* **ASSIGNMENT**: Here are the records. Write out exactly the lines between the one holding "camera: 85 degrees right, 0 degrees up" and the one holding "(449, 409) = (370, 358): red", inclusive.

* **INPUT RECORDS**:
* * * *

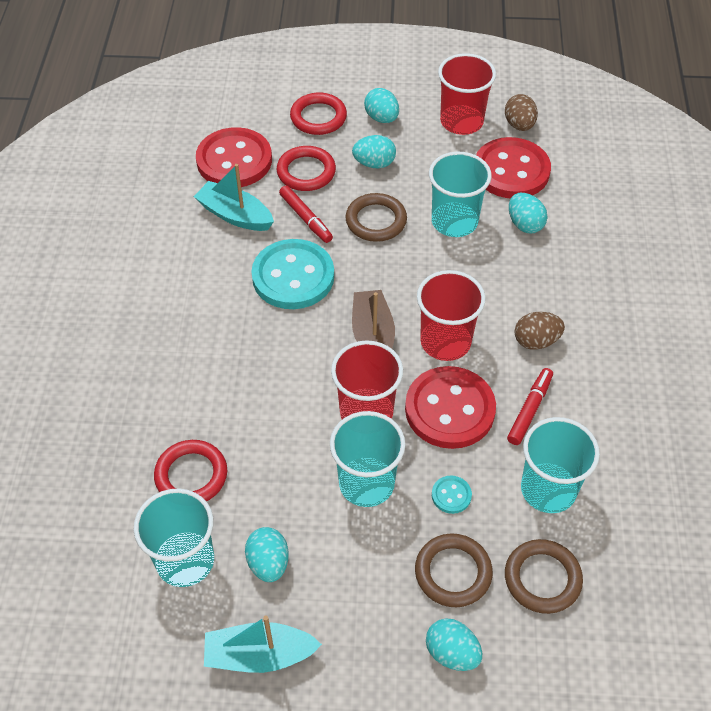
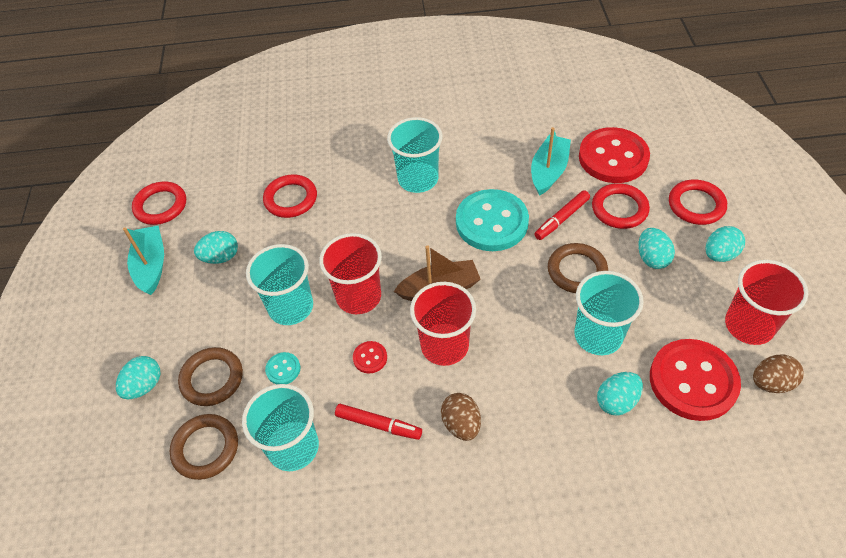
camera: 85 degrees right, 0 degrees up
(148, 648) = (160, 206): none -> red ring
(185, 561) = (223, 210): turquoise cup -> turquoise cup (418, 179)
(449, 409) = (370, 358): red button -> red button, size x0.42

* * * *

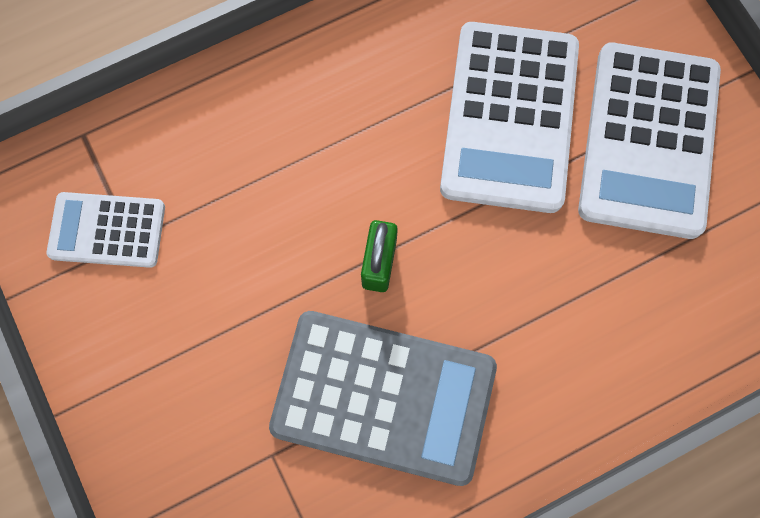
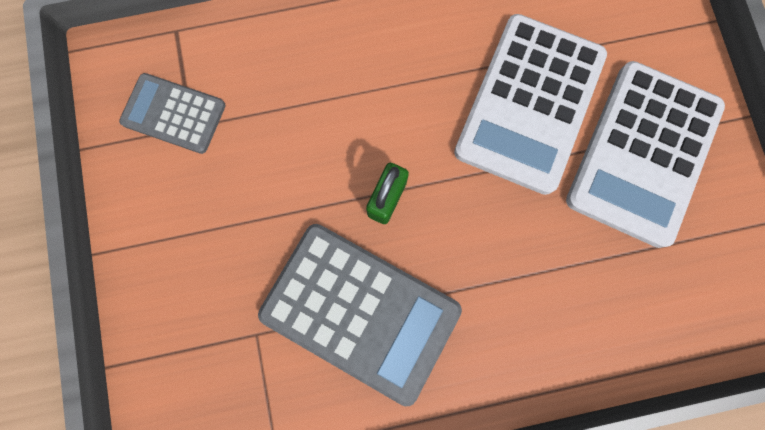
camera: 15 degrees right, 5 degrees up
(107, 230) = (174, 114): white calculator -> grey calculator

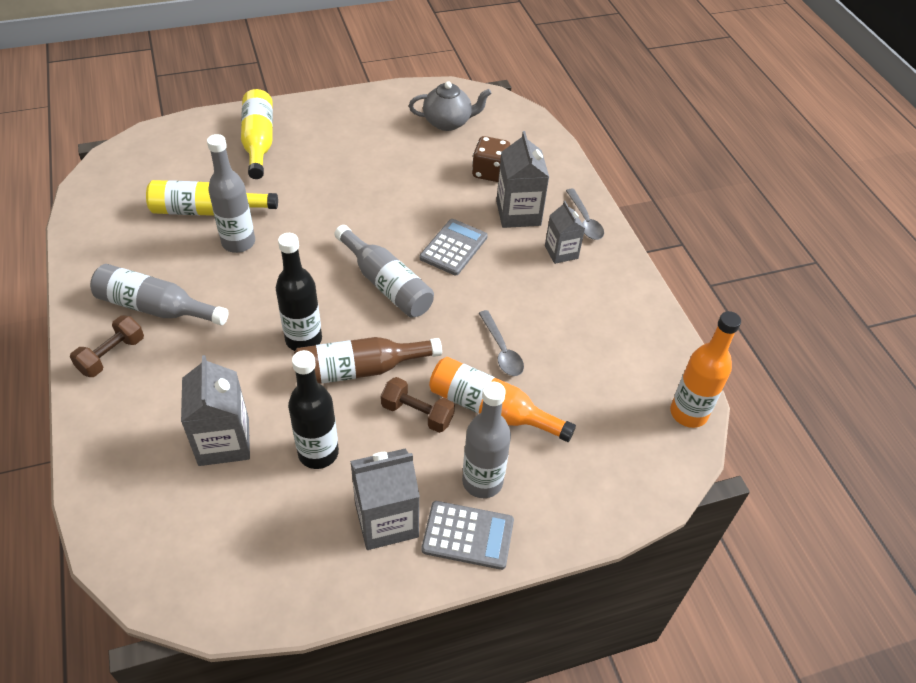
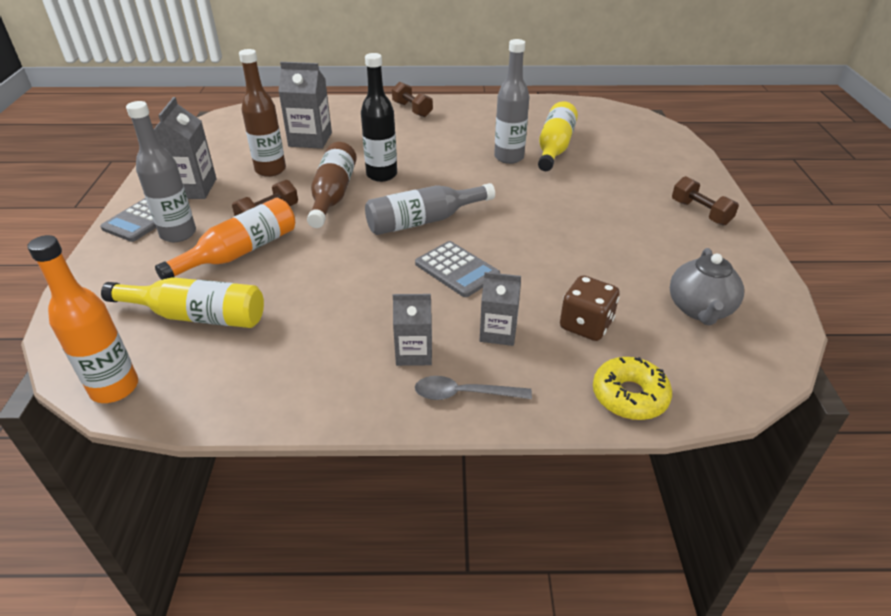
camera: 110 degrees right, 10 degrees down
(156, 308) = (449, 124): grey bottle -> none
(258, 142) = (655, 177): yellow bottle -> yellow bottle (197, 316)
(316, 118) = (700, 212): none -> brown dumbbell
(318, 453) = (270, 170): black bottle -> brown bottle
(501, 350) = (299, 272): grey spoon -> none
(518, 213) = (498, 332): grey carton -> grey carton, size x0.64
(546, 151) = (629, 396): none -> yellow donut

* * * *

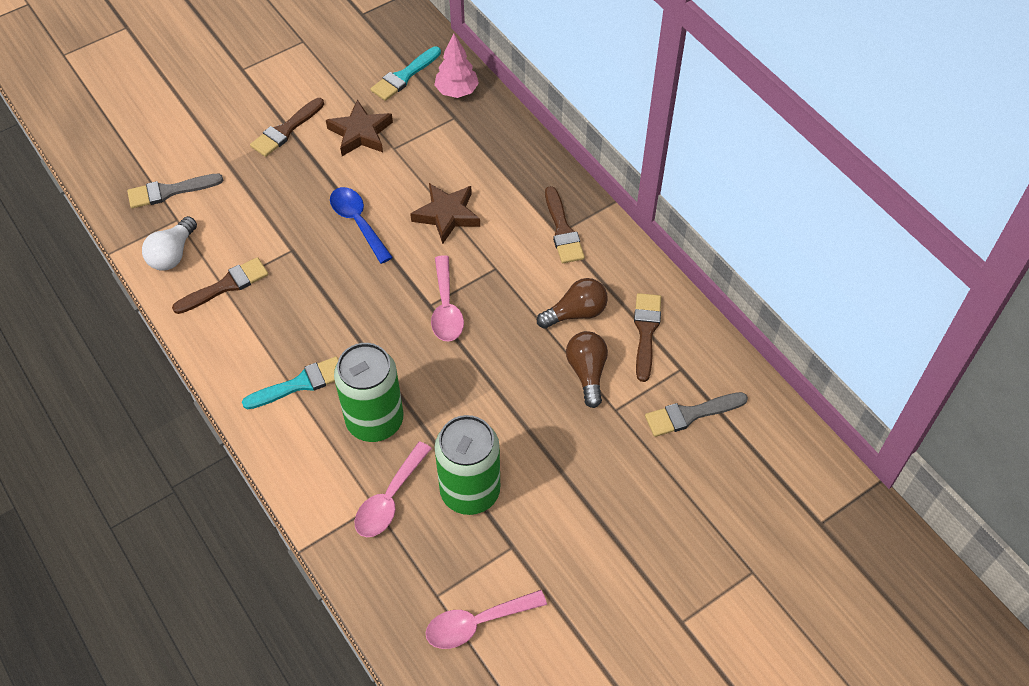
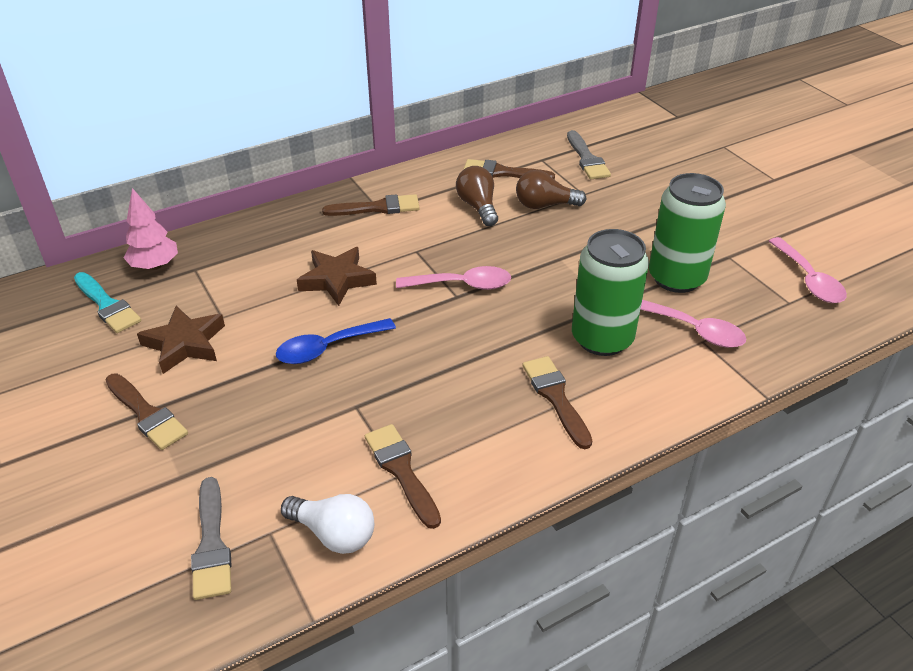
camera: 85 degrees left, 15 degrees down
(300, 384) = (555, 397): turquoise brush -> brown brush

* * * *

* **REPLY**:
camera: 85 degrees right, 0 degrees up
(148, 648) = (160, 206): none -> red ring
(185, 561) = (223, 210): turquoise cup -> turquoise cup (418, 179)
(449, 409) = (370, 358): red button -> red button, size x0.42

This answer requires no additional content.